■ EXERCISE GOAL ■
Where the material below has a line containing "GAS pin DO: SCL -> 10", start repeating exactly, and keep going through the line containing "AUDIO3 pin TX: SDA -> A1", with no other lines.

■ SUPPLIED ENTRIES ■

☆ ☆ ☆ ☆

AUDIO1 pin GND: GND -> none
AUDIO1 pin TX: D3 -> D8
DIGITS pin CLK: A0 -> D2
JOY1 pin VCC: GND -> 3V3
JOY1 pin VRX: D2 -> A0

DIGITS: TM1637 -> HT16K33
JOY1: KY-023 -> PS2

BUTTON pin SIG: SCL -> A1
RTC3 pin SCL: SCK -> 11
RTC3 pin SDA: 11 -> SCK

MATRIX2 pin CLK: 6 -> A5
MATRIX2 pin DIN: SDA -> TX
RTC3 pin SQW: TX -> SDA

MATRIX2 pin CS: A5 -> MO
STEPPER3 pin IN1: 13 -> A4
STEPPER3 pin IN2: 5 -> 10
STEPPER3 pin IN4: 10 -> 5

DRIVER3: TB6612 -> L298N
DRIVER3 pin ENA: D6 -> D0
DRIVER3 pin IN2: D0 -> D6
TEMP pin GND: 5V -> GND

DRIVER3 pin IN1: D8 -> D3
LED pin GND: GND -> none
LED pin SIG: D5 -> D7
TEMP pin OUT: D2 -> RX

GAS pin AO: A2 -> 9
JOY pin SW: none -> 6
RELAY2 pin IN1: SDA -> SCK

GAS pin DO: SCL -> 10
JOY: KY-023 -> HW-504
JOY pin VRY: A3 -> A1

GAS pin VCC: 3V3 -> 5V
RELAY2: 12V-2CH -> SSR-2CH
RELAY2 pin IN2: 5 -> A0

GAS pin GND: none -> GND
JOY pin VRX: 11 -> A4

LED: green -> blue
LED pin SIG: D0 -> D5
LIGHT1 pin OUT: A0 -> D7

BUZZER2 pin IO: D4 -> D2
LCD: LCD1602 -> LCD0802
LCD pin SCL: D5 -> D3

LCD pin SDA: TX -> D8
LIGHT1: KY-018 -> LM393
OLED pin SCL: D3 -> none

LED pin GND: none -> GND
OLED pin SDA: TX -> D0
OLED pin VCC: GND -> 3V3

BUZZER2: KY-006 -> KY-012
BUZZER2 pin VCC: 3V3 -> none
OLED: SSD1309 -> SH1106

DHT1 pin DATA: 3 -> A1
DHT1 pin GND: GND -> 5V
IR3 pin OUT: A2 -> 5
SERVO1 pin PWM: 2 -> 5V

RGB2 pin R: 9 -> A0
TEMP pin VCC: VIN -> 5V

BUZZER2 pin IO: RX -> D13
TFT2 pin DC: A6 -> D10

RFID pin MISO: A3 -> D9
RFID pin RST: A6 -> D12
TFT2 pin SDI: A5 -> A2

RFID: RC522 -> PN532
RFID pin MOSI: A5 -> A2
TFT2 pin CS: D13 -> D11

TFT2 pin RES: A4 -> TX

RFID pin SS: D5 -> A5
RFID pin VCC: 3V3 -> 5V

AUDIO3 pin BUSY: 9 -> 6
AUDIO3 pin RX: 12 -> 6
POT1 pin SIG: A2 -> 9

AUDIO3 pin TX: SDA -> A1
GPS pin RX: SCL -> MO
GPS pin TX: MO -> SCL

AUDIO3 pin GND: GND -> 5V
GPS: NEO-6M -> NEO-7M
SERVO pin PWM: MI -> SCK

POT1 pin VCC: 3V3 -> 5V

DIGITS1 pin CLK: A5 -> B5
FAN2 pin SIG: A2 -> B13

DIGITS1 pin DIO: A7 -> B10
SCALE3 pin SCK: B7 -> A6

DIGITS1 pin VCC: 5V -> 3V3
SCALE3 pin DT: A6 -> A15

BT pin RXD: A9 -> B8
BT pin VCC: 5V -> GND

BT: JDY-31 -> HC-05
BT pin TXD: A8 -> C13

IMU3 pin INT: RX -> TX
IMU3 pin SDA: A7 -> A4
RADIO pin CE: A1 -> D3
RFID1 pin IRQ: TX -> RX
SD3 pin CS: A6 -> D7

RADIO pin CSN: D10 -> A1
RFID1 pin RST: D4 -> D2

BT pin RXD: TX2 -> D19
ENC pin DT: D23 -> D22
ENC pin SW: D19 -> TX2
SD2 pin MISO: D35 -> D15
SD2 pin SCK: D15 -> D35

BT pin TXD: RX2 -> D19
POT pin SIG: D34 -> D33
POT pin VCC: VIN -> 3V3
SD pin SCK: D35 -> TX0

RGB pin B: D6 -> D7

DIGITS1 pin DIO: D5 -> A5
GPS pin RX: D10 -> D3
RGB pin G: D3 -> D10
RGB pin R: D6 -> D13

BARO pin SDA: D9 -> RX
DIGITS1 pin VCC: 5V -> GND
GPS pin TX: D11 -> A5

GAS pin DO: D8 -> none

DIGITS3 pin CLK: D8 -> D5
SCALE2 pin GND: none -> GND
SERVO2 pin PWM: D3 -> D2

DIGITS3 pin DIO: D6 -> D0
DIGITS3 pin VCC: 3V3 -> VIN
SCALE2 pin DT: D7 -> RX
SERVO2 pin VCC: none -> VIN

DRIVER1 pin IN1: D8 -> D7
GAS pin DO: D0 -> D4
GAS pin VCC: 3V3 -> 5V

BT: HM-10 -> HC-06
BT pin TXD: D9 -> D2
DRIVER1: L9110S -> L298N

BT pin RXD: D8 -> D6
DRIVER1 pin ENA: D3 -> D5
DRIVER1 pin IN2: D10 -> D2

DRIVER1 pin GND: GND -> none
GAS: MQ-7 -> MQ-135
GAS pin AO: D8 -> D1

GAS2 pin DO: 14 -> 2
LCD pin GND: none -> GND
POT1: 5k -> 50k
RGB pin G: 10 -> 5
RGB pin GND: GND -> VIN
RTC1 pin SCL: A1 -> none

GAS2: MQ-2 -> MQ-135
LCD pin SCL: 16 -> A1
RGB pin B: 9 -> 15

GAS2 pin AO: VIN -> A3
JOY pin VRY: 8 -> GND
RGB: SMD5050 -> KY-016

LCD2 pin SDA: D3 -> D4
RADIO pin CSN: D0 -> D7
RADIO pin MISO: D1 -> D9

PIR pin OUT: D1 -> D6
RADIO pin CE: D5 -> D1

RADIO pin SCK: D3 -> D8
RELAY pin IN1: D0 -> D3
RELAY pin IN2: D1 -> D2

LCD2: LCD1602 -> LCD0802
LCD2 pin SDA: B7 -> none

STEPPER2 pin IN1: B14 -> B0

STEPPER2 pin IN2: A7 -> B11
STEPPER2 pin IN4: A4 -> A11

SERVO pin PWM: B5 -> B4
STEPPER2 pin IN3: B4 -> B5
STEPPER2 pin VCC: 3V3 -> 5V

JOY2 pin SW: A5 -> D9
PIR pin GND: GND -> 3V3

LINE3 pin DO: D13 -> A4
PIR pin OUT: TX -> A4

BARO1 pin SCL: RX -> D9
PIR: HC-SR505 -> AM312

☆ ☆ ☆ ☆

■ SOLUTION TO THIS EXERCISE ■
GAS pin DO: SCL -> 10
JOY: KY-023 -> HW-504
JOY pin VRY: A3 -> A1

GAS pin VCC: 3V3 -> 5V
RELAY2: 12V-2CH -> SSR-2CH
RELAY2 pin IN2: 5 -> A0

GAS pin GND: none -> GND
JOY pin VRX: 11 -> A4

LED: green -> blue
LED pin SIG: D0 -> D5
LIGHT1 pin OUT: A0 -> D7

BUZZER2 pin IO: D4 -> D2
LCD: LCD1602 -> LCD0802
LCD pin SCL: D5 -> D3

LCD pin SDA: TX -> D8
LIGHT1: KY-018 -> LM393
OLED pin SCL: D3 -> none

LED pin GND: none -> GND
OLED pin SDA: TX -> D0
OLED pin VCC: GND -> 3V3

BUZZER2: KY-006 -> KY-012
BUZZER2 pin VCC: 3V3 -> none
OLED: SSD1309 -> SH1106

DHT1 pin DATA: 3 -> A1
DHT1 pin GND: GND -> 5V
IR3 pin OUT: A2 -> 5
SERVO1 pin PWM: 2 -> 5V

RGB2 pin R: 9 -> A0
TEMP pin VCC: VIN -> 5V

BUZZER2 pin IO: RX -> D13
TFT2 pin DC: A6 -> D10

RFID pin MISO: A3 -> D9
RFID pin RST: A6 -> D12
TFT2 pin SDI: A5 -> A2

RFID: RC522 -> PN532
RFID pin MOSI: A5 -> A2
TFT2 pin CS: D13 -> D11

TFT2 pin RES: A4 -> TX

RFID pin SS: D5 -> A5
RFID pin VCC: 3V3 -> 5V

AUDIO3 pin BUSY: 9 -> 6
AUDIO3 pin RX: 12 -> 6
POT1 pin SIG: A2 -> 9

AUDIO3 pin TX: SDA -> A1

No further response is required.